What you will do
All of the listing below must be repeated word for word. Pictures are the only thing to omit.
++++ Recorded data ++++
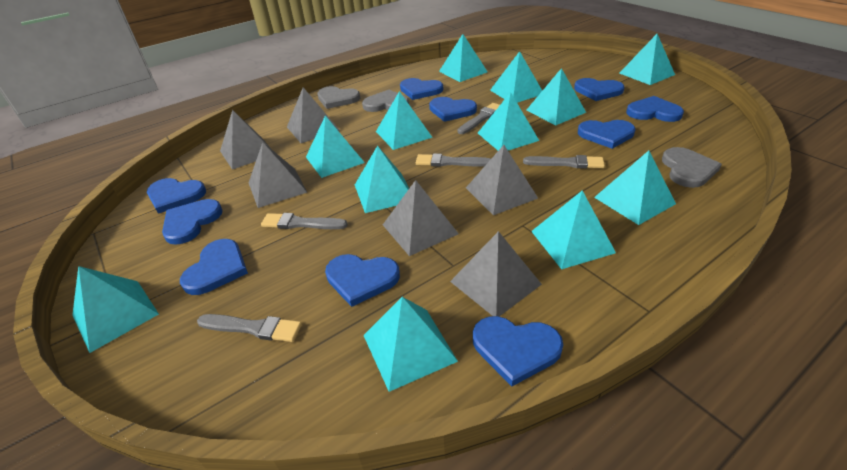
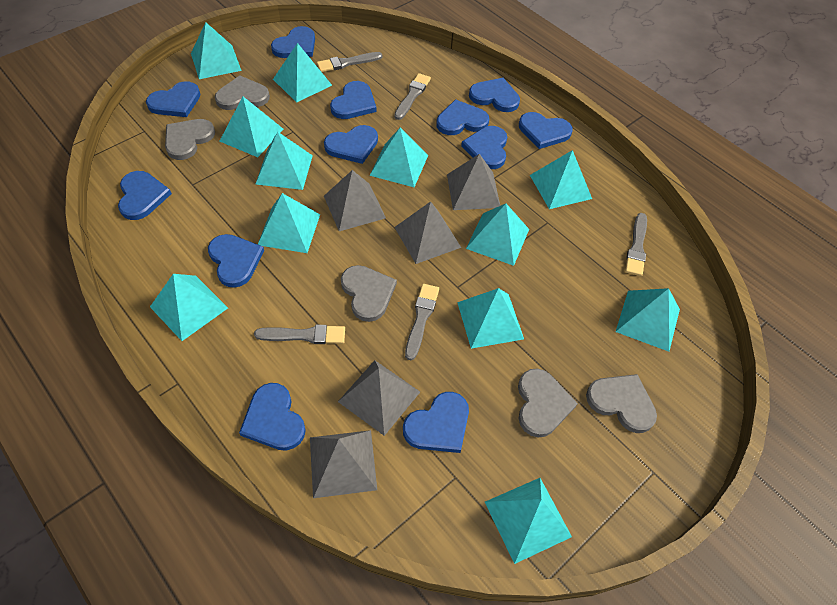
blue heart: 10 -> 12
grey heart: 3 -> 5
grey pyramid: 6 -> 5

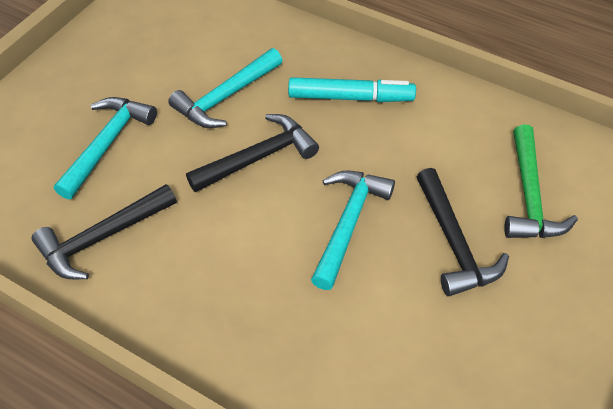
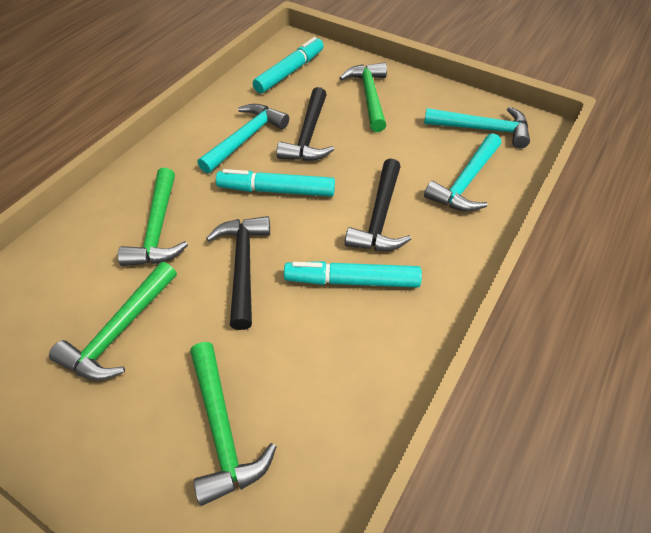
green hammer: 1 -> 4
turquoise marker: 1 -> 3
++++
Task output
blue heart: 10 -> 12
grey heart: 3 -> 5
grey pyramid: 6 -> 5

green hammer: 1 -> 4
turquoise marker: 1 -> 3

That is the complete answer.